**** GIVEN RECORDS

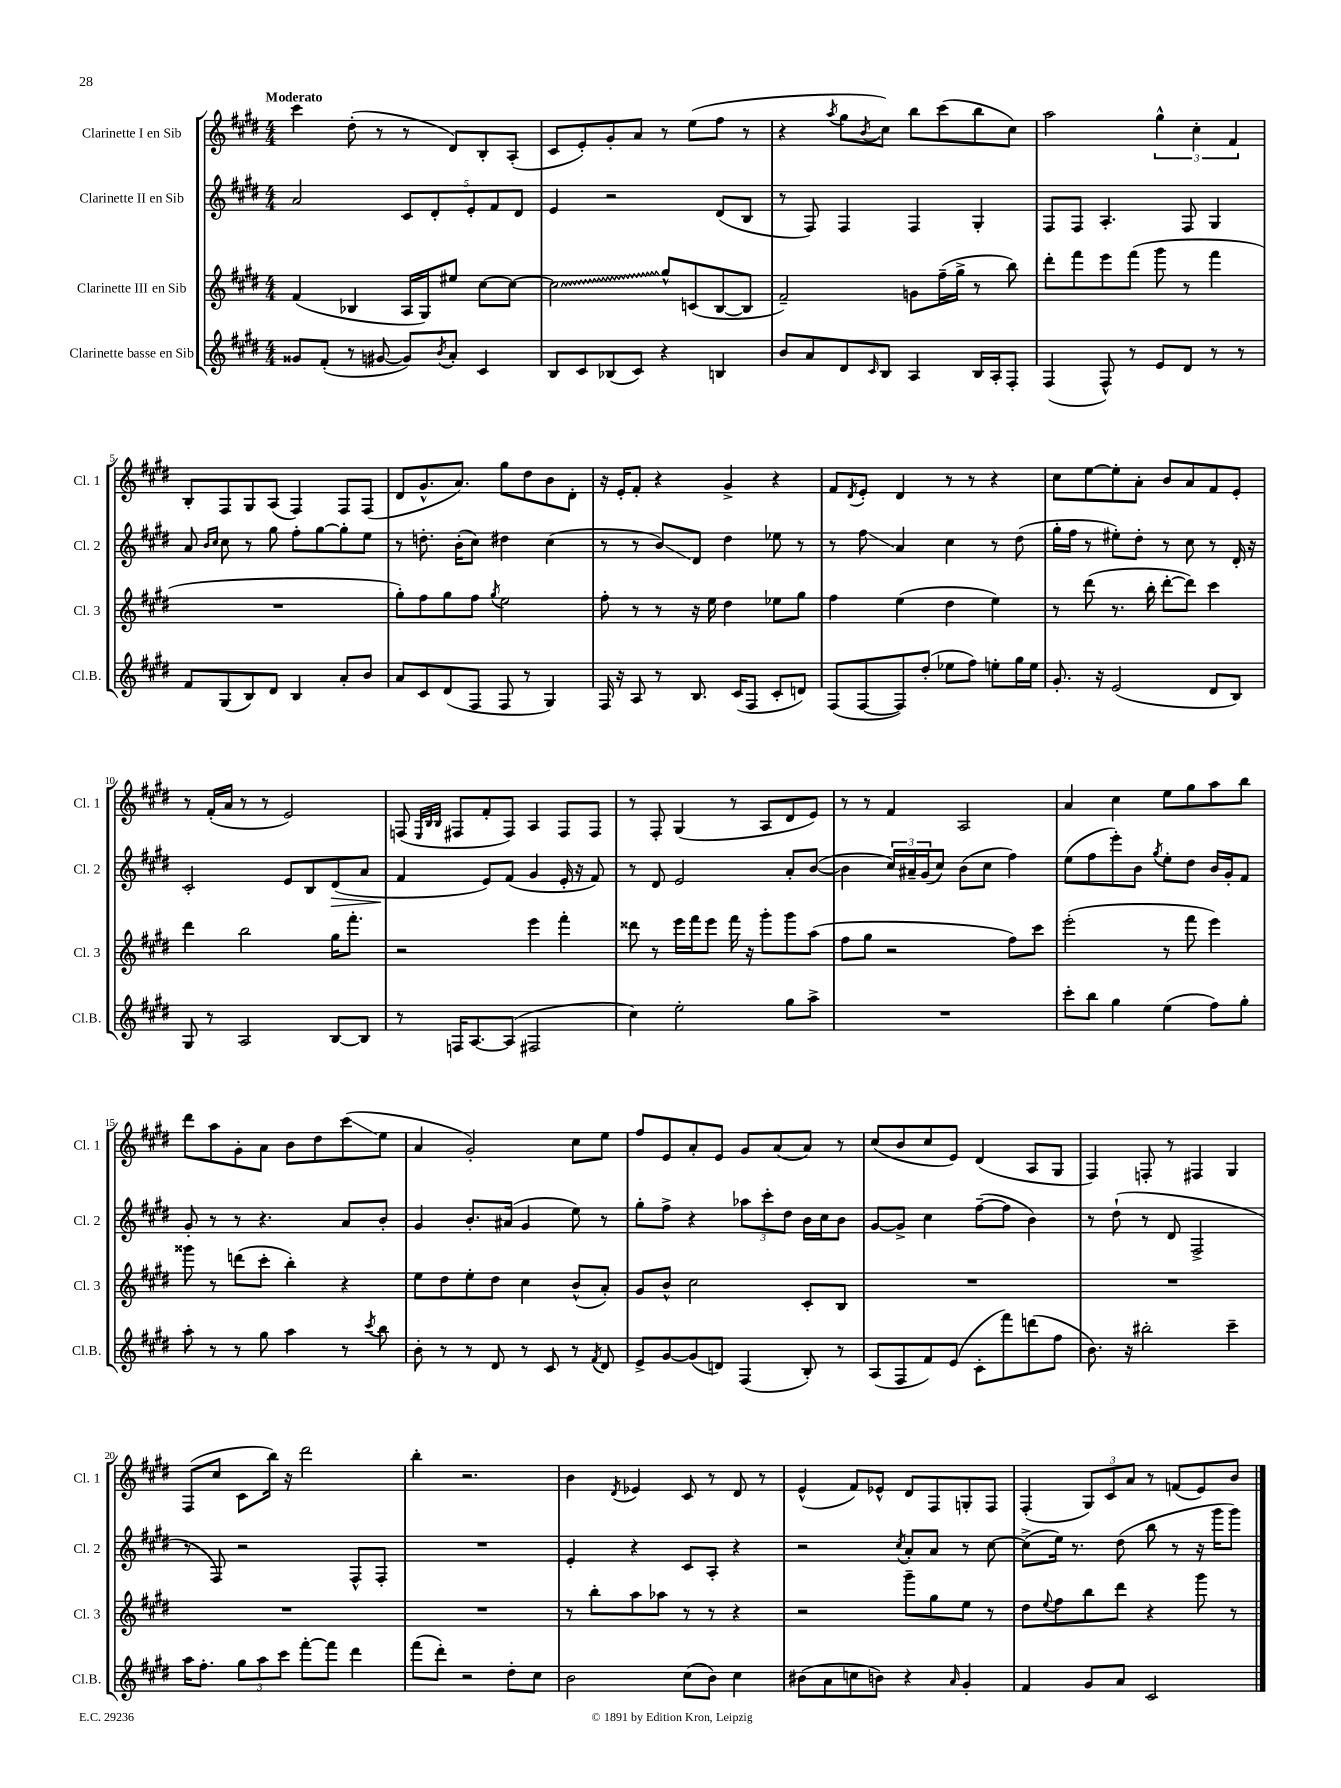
<<
\new StaffGroup <<
\new Staff = "s0" \with { instrumentName = "Clarinette I en Sib" shortInstrumentName = "Cl. 1" } {
    \clef treble \key e \major \numericTimeSignature \time 4/4 \tempo "Moderato"
    cis'''4 dis''8-.( r8 r8 dis'8) b8-. a8-.( |
    cis'8 e'8-.) gis'8-. a'8 r8 e''8( fis''8 r8 |
    r4 \acciaccatura { a''8 } gis''8 \acciaccatura { b'8 } cis''8) b''8 cis'''8( b''8 cis''8) |
    a''2 \tuplet 3/2 { gis''4-^ cis''4-. fis'4 } |
    b8-. fis8 gis8 a8( fis4) fis8 fis8( |
    dis'8 gis'8.-^ a'8.) gis''8 dis''8 b'8 dis'8-. |
    r16 e'16-. fis'8-. r4 gis'4-> r4 |
    fis'8 \acciaccatura { dis'8 } e'8-. dis'4 r8 r8 r4 |
    cis''8 e''8~ e''8-. a'8-. b'8 a'8 fis'8 e'8-. |
    r8 fis'16-.( a'16 r8 r8 e'2) |
    f8( \grace { e32 b32 b32 } fis8 fis'8-. fis8) a4 fis8 fis8 |
    r8 fis8-. gis4( r8 a8 dis'8 e'8) |
    r8 r8 fis'4 a2 |
    a'4 cis''4 e''8 gis''8 a''8 b''8 |
    dis'''8 a''8 gis'8-. a'8 b'8 dis''8 cis'''8\glissando( e''8 |
    a'4 gis'2-.) cis''8 e''8 |
    fis''8 e'8 a'8-. e'8 gis'8 a'8( a'8) r8 |
    cis''8( b'8 cis''8 e'8) dis'4( a8 gis8 |
    fis4) f8-. r8 fis4 gis4 |
    fis8( cis''8 cis'8 b''16) r16 dis'''2 |
    b''4-. r2. |
    b'4 \acciaccatura { dis'8 } ees'4 cis'8 r8 dis'8 r8 |
    e'4-^( fis'8) ees'8-^ dis'8 fis8 g8-. fis8 |
    fis4-.( \tuplet 3/2 { gis8) cis'8 a'8 } r8 f'8( e'8) b'8 \bar "|." |
}
\new Staff = "s1" \with { instrumentName = "Clarinette II en Sib" shortInstrumentName = "Cl. 2" } {
    \clef treble \key e \major \numericTimeSignature \time 4/4
    a'2 \tuplet 5/4 { cis'8 dis'8-. e'8-. fis'8 dis'8 } |
    e'4 r2 dis'8( b8 |
    r8 fis8) fis4 fis4 gis4-. |
    fis8 fis8 a4.-. fis8 gis4 |
    a'8 \grace { b'16 cis''16 } cis''8 r8 gis''8 fis''8-. gis''8~ gis''8-. e''8 |
    r8 d''8.-. b'16-.( cis''8) dis''4 cis''4( |
    r8 r8 b'8\glissando) dis'8 dis''4 ees''8 r8 |
    r8 fis''8\glissando a'4 cis''4 r8 dis''8( |
    gis''16-. fis''16 r8 eis''8-.) dis''8-. r8 cis''8 r8 dis'16-. r16 |
    cis'2-. e'8 b8 dis'8\>( a'8 |
    fis'4\! e'8) fis'8( gis'4 e'16-. r16 fis'8) |
    r8 dis'8 e'2 a'8-. b'8~( |
    b'4 \tuplet 3/2 { cis''16) ais'16-- gis'16( } cis''8) b'8( cis''8 fis''4) |
    e''8( fis''8 e'''8-.) b'8 \acciaccatura { gis''8 } e''8-. dis''8 b'16 gis'16-. fis'8 |
    gis'8-. r8 r8 r4. a'8 b'8-. |
    gis'4 b'8.-. ais'16( gis'4 e''8) r8 |
    gis''8-. fis''8-> r4 \tuplet 3/2 { aes''8 cis'''8-. dis''8 } b'16 cis''16 b'8 |
    gis'8~ gis'8-> cis''4 fis''8~--( fis''8 b'4) |
    r8 dis''8-!( r8 dis'8 fis2-> |
    r8 fis8) r2 fis8-^ fis8-. |
    R1 |
    e'4-. r4 cis'8 a8-. r4 |
    r2 \acciaccatura { cis''8 } a'8-. a'8 r8 cis''8~ |
    cis''8->( e''16) r8. dis''8( b''8 r8 r16 gis'''16 gis'''8) \bar "|." |
}
\new Staff = "s2" \with { instrumentName = "Clarinette III en Sib" shortInstrumentName = "Cl. 3" } {
    \clef treble \key e \major \numericTimeSignature \time 4/4
    fis'4( bes4 a16 gis16) eis''8 cis''8~ cis''8~ |
    \once \override Glissando.style = #'zigzag cis''2\glissando gis''8-^ c'8( b8~ b8 |
    fis'2--) g'8 fis''16--( gis''16-> r8 b''8) |
    dis'''8-. fis'''8 e'''8 fis'''8( gis'''8 r8 fis'''4 |
    R1 |
    gis''8-.) fis''8 gis''8 fis''8 \acciaccatura { gis''8 } e''2 |
    fis''8-. r8 r8 r16 e''16 dis''4 ees''8 gis''8 |
    fis''4 e''4( dis''4 e''4) |
    r8 dis'''8( r8. b''16-. dis'''8~-. dis'''8) cis'''4 |
    dis'''4 b''2 gis''16 fis'''8.-. |
    r2 e'''4 fis'''4-. |
    disis'''8 r8 e'''16 fis'''16 e'''8 fis'''16 r16 gis'''8-. gis'''8 a''8( |
    fis''8 gis''8 r2 fis''8) cis'''8 |
    e'''2-.( r8 fis'''8 e'''4) |
    gisis'''8 r8 d'''8( cis'''8-. b''4-.) r4 |
    e''8 dis''8 e''8-. dis''8 cis''4 b'8-^( a'8-.) |
    gis'8 b'8-^ cis''2 cis'8-. b8 |
    R1 |
    R1 |
    R1 |
    R1 |
    r8 b''8-. a''8 aes''8 r8 r8 r4 |
    r2 gis'''8-- gis''8 e''8 r8 |
    dis''8 \appoggiatura { e''8 } fis''8 b''8 dis'''8 r4 gis'''8 r8 \bar "|." |
}
\new Staff = "s3" \with { instrumentName = "Clarinette basse en Sib" shortInstrumentName = "Cl.B." } {
    \clef treble \key e \major \numericTimeSignature \time 4/4
    gisis'8 fis'8-.( r8 gis'8~ gis'8) \acciaccatura { b'8 } a'8-. cis'4 |
    b8 cis'8 bes8( cis'8) r4 b4 |
    b'8 a'8 dis'8 \grace { cis'16 } b8 a4 b16 a16-. fis8-. |
    fis4( fis8-^) r8 e'8 dis'8 r8 r8 |
    fis'8 gis8( b8) dis'8 b4 a'8-. b'8 |
    a'8 cis'8 dis'8( fis8 fis8 r8 gis4) |
    fis16 r16 a8 r8 b8. cis'16( fis8 cis'8-. d'8) |
    fis8( fis8~ fis8) dis''8-.( ees''8 fis''8) e''8-. gis''16 e''16 |
    gis'8.-. r16 e'2( dis'8 b8) |
    gis8 r8 a2 b8~ b8 |
    r8 f16 a8.~ a8( fis2 |
    cis''4) e''2-. gis''8 a''8-> |
    R1 |
    cis'''8-. b''8 gis''4 e''4( fis''8) gis''8-. |
    a''8-. r8 r8 gis''8 a''4 r8 \acciaccatura { cis'''8 } b''8 |
    b'8-. r8 r8 dis'8 r8 cis'8 r8 \acciaccatura { fis'8 } dis'8 |
    e'8-> gis'8~ gis'8( d'8) fis4( b8-.) r8 |
    a8( fis8 fis'8) e'8( cis'8-. fis'''8) d'''8( fis''8 |
    b'8.) r16 bis''2-. cis'''4-- |
    a''16 fis''8.-. \tuplet 3/2 { gis''8 a''8 cis'''8 } fis'''8~-. fis'''8 dis'''4 |
    fis'''8( dis'''8-.) r2 dis''8-. cis''8 |
    b'2 cis''8( b'8) cis''4 |
    bis'8( a'8 c''8 b'8) r4 \grace { a'16 } gis'4-. |
    fis'4 gis'8 a'8 cis'2 \bar "|." |
}
>>
>>
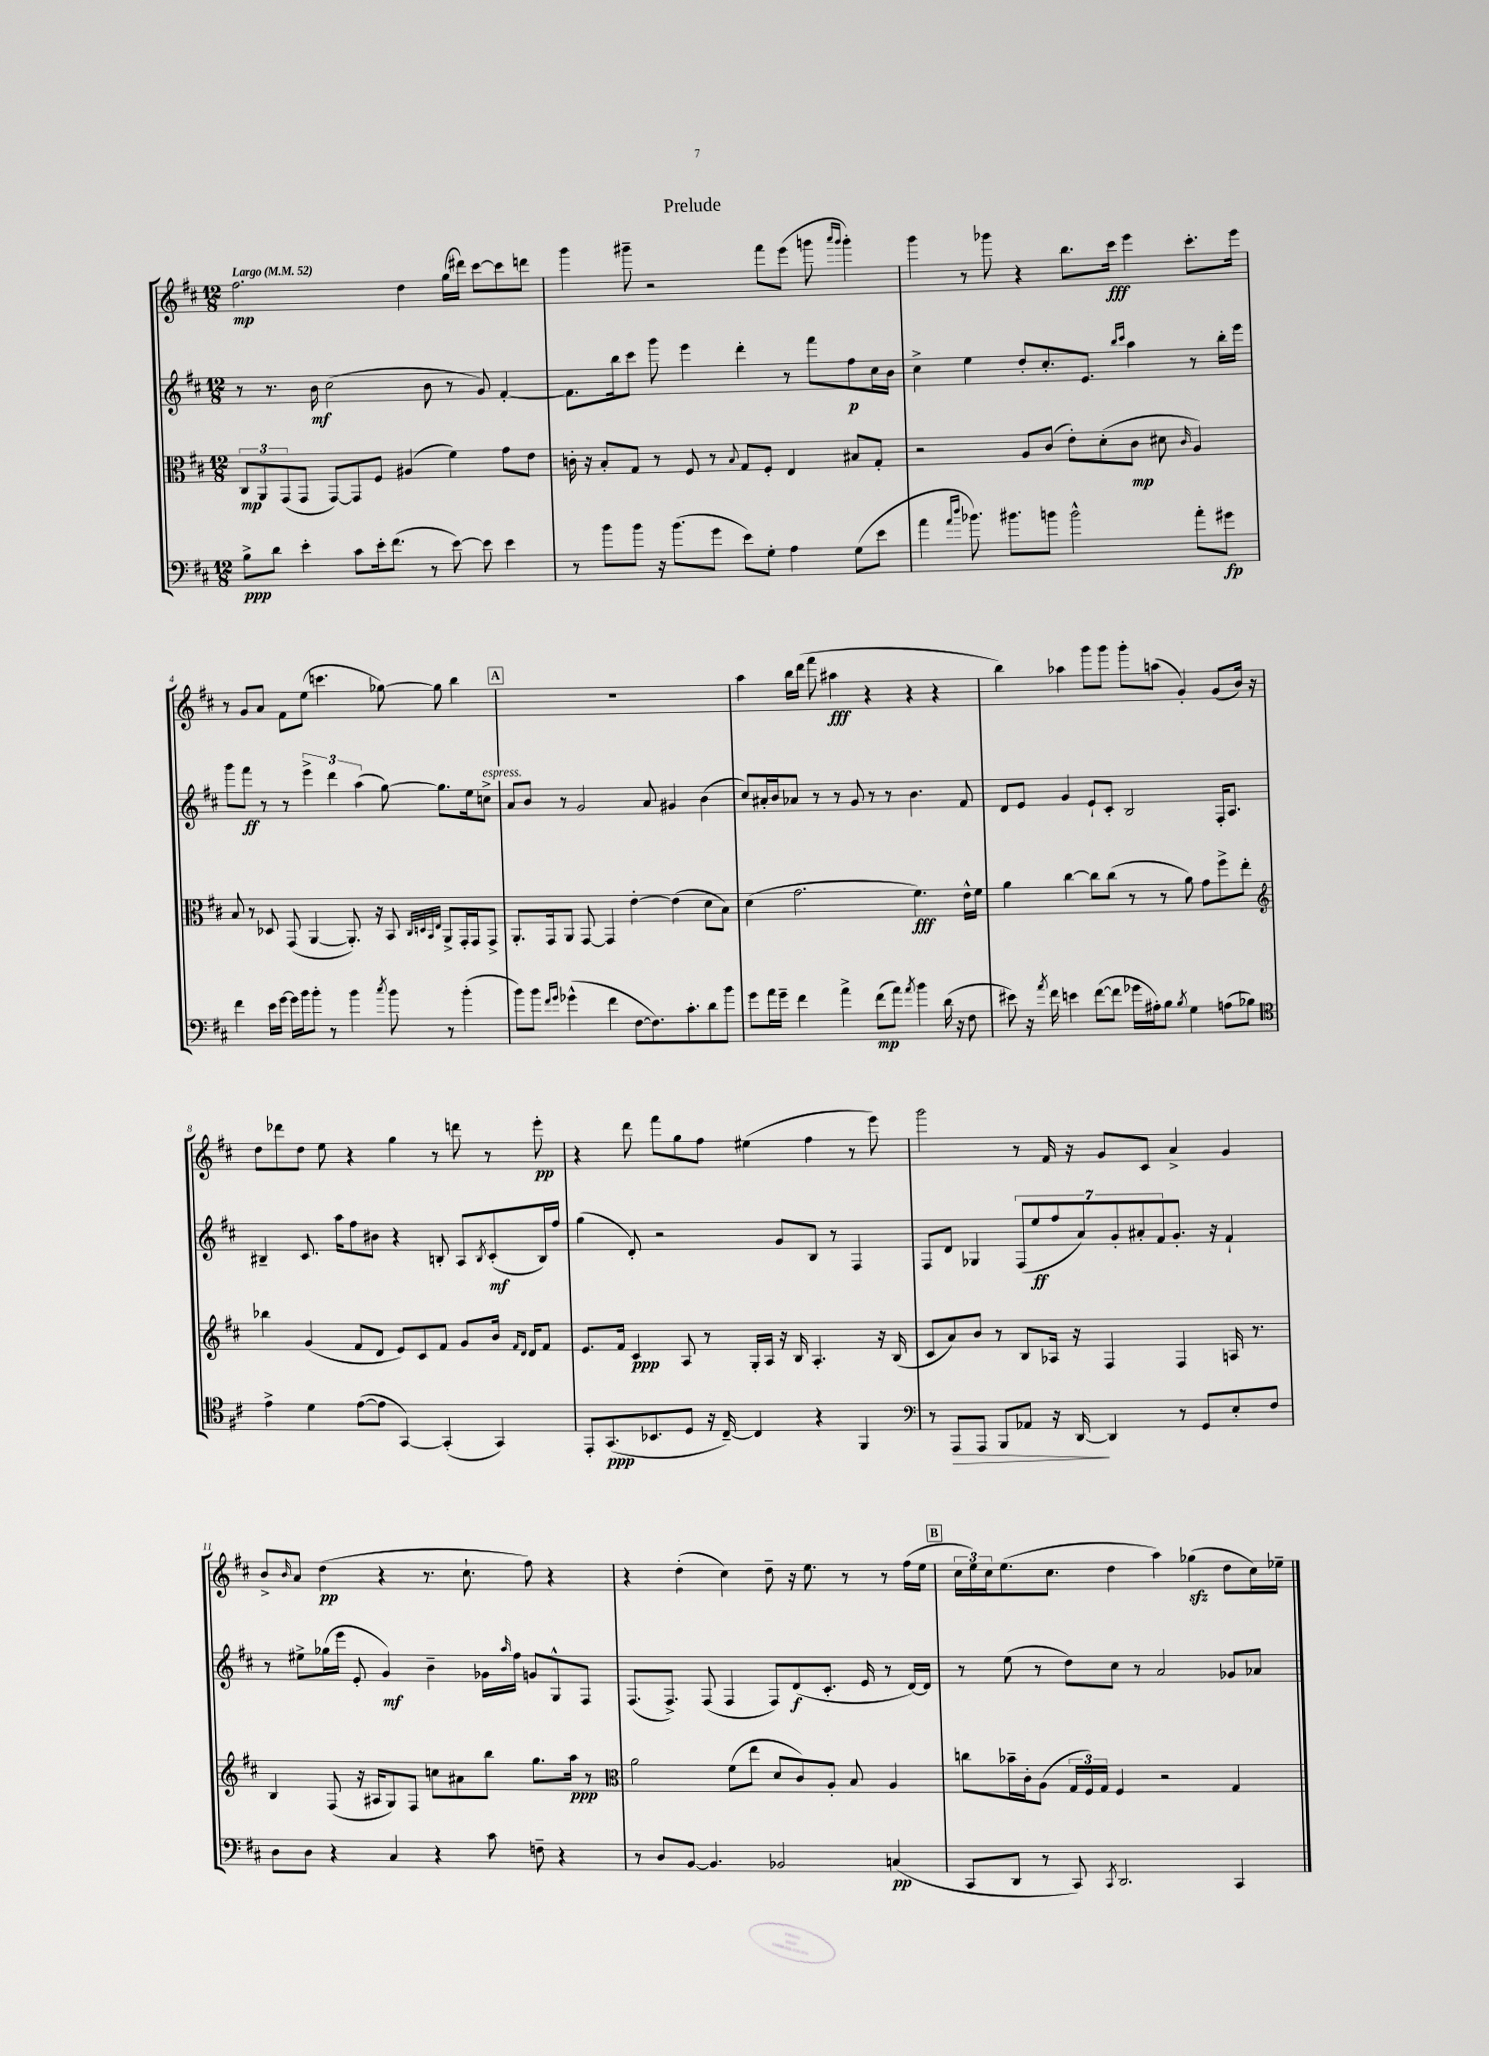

********

Write out the listing as a numbered list, starting at the beginning and ending at the line that contains "cis''8 e''8~ e''8-.", skipping blank lines. Leave the pictures out.

_RESPONSE TO THE TASK:_
1. <<
2. \new StaffGroup <<
3. \new Staff = "s0" \with { instrumentName = "Clarinette I en Sib" shortInstrumentName = "Cl. 1" } {
4.     \clef treble \key e \major \numericTimeSignature \time 4/4 \tempo "Moderato"
5.     cis'''4 dis''8-.( r8 r8 dis'8) b8-. a8-.( |
6.     cis'8 e'8-.) gis'8-. a'8 r8 e''8( fis''8 r8 |
7.     r4 \acciaccatura { a''8 } gis''8 \acciaccatura { b'8 } cis''8) b''8 cis'''8( b''8 cis''8) |
8.     a''2 \tuplet 3/2 { gis''4-^ cis''4-. fis'4 } |
9.     b8-. fis8 gis8 a8( fis4) fis8 fis8( |
10.     dis'8 gis'8.-^ a'8.) gis''8 dis''8 b'8 dis'8-. |
11.     r16 e'16-. fis'8-. r4 gis'4-> r4 |
12.     fis'8 \acciaccatura { dis'8 } e'8-. dis'4 r8 r8 r4 |
13.     cis''8 e''8~ e''8-. a'8-. b'8 a'8 fis'8 e'8-. |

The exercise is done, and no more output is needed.